Task objective:
From the listing below, extract every line containing "dispenser".

Data:
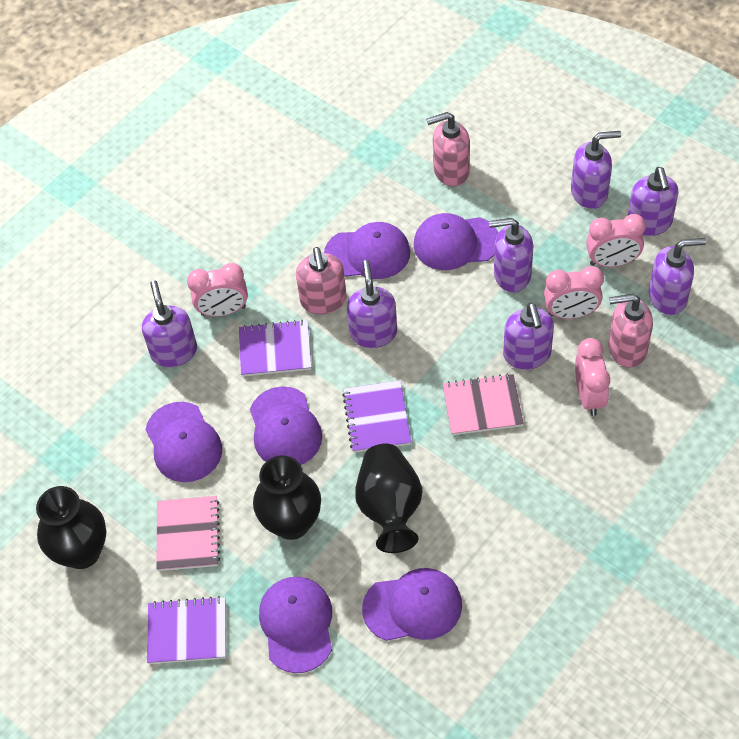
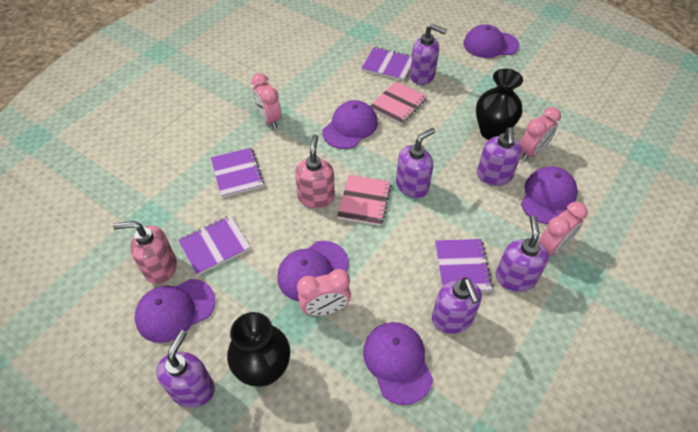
black vase: 3 -> 2
pink soap dispenser: 3 -> 2
purple notebook: 3 -> 4
purple soap dispenser: 7 -> 6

Result of this exercise:
pink soap dispenser: 3 -> 2
purple soap dispenser: 7 -> 6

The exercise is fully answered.